Recorded data
################
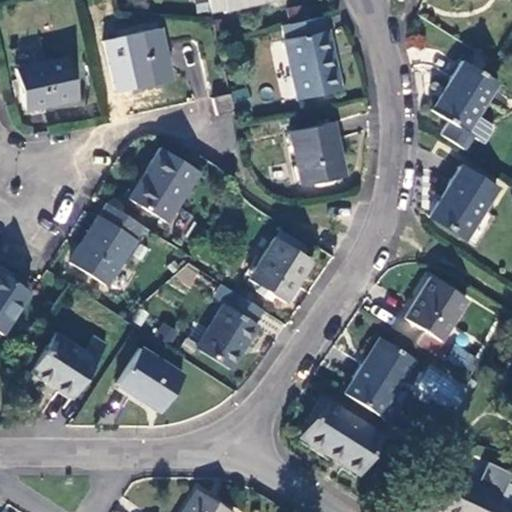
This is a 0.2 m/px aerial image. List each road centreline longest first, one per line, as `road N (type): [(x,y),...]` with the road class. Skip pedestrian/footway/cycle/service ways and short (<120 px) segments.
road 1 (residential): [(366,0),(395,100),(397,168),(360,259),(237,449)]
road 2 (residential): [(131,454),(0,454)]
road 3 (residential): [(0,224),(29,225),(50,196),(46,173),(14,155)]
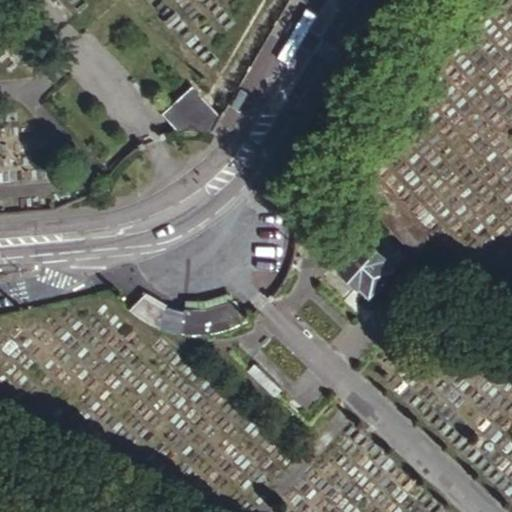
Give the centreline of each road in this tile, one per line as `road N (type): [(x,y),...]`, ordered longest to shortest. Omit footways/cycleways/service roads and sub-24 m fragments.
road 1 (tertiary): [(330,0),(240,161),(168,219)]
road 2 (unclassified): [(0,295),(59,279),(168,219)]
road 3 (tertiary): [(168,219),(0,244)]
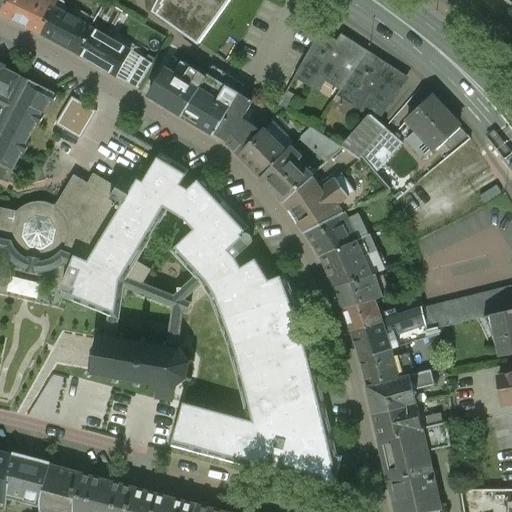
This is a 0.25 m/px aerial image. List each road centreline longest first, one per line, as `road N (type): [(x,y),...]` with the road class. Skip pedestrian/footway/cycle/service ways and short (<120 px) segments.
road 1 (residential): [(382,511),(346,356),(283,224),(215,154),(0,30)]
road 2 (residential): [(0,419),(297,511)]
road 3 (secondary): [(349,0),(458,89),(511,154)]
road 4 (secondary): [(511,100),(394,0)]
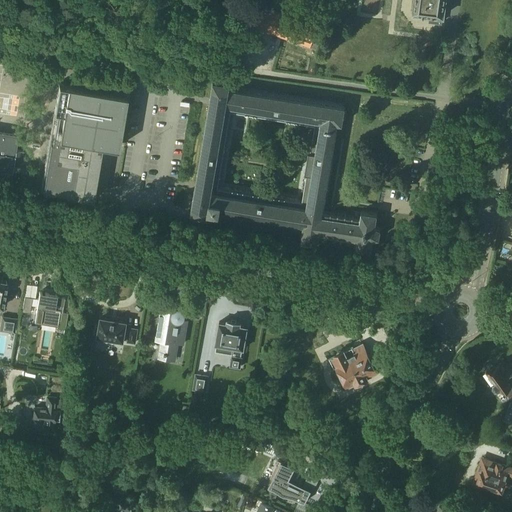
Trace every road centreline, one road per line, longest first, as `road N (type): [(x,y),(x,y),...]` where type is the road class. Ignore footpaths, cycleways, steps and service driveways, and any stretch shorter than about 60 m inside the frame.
################
What is needed
Please give every line of the records above as a JSON list of strings, one string per line, leaving out blank lines and the pictures.

Exercise result
[
  "This is a 0.2 m/px aerial image. List each road centreline longest first, one per line, as `road N (type): [(x,y),...]` with the road class. Skip pedestrian/footway/cycle/service ways and short (<120 px) segments.",
  "road 1 (residential): [(366,0),(395,100),(397,168),(360,259),(237,449)]",
  "road 2 (residential): [(131,454),(0,454)]",
  "road 3 (residential): [(0,224),(29,225),(50,196),(46,173),(14,155)]",
  "Give the centreline of each road in this tile, one per line as `road N (type): [(x,y),...]`, ordered longest to shortest. Omit footways/cycleways/service roads and sub-24 m fragments.",
  "road 1 (tertiary): [(330,0),(240,161),(168,219)]",
  "road 2 (unclassified): [(0,295),(59,279),(168,219)]",
  "road 3 (tertiary): [(168,219),(0,244)]",
  "This is a 0.25 m/px aerial image. List each road centreline longest first, one per line, as `road N (type): [(x,y),...]` with the road class. Skip pedestrian/footway/cycle/service ways and short (<120 px) segments.",
  "road 1 (residential): [(382,511),(346,356),(283,224),(215,154),(0,30)]",
  "road 2 (residential): [(0,419),(297,511)]",
  "road 3 (secondary): [(349,0),(458,89),(511,154)]",
  "road 4 (secondary): [(511,100),(394,0)]",
  "Trace every road centreline, one road per line, longest first, as `road N (type): [(x,y),(x,y),...]` where type is the road class. Ignore footpaths, cycleways, steps and service driveways, and any stretch shorter than about 60 m inside the frame."
]